### Problem details
With both ends included, repeat exactly the lines of the entries below from the one containing "customer.sql: [136,306,451,407] ->" down to the one containing "bash - schedule_client: [405,228,632,322]", and no others.

□ □ □ □ □

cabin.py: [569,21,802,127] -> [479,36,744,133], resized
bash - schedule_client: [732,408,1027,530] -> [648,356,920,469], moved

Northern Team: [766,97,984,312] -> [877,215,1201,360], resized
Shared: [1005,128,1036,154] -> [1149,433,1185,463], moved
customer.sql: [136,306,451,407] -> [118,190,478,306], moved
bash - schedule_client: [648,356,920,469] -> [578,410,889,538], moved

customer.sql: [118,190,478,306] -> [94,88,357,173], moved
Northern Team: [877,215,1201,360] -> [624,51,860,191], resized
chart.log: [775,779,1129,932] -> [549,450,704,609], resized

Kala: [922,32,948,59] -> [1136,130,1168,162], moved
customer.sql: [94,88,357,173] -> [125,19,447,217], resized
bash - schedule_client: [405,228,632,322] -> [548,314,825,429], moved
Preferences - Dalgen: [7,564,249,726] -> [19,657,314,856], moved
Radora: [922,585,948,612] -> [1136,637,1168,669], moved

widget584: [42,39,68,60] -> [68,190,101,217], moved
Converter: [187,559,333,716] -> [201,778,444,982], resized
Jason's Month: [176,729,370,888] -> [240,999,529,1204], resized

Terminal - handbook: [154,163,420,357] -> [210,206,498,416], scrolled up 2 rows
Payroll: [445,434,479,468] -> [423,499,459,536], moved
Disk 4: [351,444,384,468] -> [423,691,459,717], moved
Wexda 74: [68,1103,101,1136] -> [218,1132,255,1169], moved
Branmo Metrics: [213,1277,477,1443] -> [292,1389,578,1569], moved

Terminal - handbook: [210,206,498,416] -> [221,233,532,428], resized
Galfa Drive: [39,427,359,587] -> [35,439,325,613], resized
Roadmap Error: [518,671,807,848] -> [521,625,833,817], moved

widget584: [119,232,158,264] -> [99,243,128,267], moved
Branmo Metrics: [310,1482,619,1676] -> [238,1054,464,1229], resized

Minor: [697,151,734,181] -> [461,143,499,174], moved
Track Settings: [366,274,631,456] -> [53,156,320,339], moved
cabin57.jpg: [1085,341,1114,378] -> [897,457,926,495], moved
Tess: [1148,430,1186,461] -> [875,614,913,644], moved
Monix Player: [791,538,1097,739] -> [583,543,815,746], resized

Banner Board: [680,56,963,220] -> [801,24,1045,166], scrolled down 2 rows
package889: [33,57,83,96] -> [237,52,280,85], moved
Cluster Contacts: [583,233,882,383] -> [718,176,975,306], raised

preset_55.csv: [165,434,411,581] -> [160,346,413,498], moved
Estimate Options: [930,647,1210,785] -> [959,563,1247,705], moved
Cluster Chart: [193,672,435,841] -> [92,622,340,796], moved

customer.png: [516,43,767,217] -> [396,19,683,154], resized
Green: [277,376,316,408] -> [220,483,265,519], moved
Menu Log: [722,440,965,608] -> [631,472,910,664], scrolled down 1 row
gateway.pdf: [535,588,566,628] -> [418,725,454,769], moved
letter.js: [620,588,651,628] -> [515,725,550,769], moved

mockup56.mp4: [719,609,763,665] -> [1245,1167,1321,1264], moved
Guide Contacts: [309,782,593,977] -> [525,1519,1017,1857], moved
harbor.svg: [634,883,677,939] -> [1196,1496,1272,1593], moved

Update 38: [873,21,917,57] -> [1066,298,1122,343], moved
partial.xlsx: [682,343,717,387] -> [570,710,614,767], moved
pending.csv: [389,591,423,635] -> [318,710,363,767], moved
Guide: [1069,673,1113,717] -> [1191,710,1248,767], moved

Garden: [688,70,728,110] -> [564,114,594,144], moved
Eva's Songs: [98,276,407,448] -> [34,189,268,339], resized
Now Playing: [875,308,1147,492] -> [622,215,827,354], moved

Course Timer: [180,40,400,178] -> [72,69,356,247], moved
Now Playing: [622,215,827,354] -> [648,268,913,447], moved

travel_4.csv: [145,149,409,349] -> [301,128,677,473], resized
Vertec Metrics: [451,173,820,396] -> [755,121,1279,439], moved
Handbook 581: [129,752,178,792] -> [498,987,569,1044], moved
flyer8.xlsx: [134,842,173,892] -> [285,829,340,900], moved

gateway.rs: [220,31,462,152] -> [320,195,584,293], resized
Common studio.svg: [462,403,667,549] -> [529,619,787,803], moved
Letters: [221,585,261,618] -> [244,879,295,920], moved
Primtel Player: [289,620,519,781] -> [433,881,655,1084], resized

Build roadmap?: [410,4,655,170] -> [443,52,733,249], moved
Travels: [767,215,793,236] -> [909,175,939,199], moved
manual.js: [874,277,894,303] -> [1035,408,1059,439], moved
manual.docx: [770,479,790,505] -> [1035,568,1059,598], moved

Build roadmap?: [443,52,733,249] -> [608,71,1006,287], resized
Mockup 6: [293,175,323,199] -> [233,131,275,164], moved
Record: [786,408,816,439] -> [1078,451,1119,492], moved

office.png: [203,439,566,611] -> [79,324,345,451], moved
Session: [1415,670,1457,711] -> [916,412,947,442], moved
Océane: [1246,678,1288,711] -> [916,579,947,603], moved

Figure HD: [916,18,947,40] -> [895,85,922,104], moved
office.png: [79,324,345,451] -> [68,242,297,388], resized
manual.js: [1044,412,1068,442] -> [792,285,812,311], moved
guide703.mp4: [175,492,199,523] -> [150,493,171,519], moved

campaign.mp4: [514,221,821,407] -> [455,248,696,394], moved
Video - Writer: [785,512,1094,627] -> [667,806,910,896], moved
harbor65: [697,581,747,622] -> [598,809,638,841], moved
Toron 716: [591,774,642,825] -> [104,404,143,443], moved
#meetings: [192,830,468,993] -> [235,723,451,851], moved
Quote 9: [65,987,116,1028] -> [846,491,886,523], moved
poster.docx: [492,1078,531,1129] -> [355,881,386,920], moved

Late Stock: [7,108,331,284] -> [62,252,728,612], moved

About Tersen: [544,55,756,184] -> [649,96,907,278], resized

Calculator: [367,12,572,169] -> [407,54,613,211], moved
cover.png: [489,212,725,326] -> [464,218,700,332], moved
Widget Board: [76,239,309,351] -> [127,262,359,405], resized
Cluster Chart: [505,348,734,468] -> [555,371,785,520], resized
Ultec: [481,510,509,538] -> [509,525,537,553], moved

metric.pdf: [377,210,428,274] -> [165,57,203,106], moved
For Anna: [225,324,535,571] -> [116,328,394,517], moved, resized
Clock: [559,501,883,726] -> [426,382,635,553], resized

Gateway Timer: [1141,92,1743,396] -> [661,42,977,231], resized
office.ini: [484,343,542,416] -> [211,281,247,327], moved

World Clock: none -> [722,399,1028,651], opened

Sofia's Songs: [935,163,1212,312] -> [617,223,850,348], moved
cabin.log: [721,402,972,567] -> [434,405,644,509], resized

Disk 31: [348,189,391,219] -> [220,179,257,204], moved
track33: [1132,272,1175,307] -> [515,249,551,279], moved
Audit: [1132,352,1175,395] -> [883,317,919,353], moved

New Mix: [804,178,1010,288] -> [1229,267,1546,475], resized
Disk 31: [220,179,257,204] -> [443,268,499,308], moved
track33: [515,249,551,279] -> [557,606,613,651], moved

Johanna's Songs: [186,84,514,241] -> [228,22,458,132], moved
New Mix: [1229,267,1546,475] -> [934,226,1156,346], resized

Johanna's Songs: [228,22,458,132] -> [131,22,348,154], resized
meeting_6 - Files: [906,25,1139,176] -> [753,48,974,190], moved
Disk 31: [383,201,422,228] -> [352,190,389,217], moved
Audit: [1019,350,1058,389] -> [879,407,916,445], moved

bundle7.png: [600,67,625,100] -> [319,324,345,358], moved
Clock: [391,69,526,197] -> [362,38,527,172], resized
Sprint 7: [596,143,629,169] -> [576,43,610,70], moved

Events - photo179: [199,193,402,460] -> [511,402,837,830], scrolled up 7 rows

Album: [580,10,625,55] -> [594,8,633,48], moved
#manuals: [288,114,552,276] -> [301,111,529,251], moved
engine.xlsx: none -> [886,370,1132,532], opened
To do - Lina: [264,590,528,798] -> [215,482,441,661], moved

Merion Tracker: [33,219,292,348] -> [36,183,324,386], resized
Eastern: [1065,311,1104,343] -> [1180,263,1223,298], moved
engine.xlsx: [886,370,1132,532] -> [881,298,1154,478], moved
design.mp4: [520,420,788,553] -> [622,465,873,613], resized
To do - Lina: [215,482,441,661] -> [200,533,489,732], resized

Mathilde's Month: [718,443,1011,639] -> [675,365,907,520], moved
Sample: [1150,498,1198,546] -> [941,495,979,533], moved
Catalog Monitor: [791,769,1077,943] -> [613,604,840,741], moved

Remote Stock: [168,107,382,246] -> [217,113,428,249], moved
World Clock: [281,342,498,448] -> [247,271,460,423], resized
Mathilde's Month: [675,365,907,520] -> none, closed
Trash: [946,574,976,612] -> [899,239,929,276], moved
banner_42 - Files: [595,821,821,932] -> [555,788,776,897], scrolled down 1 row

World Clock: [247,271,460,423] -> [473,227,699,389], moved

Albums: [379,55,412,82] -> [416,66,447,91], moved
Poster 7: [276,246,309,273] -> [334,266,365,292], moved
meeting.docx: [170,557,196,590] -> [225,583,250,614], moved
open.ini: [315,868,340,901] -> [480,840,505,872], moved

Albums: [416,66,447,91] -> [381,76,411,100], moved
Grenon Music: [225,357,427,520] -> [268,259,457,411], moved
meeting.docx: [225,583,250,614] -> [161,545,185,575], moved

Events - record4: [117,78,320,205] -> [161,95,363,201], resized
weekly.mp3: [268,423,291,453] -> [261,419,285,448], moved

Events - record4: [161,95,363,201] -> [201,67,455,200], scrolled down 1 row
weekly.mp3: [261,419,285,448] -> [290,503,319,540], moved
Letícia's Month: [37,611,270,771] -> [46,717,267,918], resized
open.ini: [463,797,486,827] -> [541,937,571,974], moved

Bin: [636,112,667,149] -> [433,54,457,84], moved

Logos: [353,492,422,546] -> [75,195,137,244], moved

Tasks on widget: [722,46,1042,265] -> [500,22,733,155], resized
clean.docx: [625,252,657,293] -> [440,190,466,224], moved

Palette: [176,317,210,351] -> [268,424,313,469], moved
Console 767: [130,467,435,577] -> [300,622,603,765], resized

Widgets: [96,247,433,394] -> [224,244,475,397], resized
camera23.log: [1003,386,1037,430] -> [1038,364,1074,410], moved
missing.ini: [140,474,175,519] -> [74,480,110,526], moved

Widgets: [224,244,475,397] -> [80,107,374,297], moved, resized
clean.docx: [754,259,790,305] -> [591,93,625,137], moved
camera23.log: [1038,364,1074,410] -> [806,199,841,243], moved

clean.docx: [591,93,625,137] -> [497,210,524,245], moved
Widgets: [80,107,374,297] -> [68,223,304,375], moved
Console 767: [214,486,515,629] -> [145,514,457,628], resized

□ □ □ □ □

### Answer for this exercise
customer.sql: [136,306,451,407] -> [118,190,478,306], moved
bash - schedule_client: [648,356,920,469] -> [578,410,889,538], moved

customer.sql: [118,190,478,306] -> [94,88,357,173], moved
Northern Team: [877,215,1201,360] -> [624,51,860,191], resized
chart.log: [775,779,1129,932] -> [549,450,704,609], resized

Kala: [922,32,948,59] -> [1136,130,1168,162], moved
customer.sql: [94,88,357,173] -> [125,19,447,217], resized
bash - schedule_client: [405,228,632,322] -> [548,314,825,429], moved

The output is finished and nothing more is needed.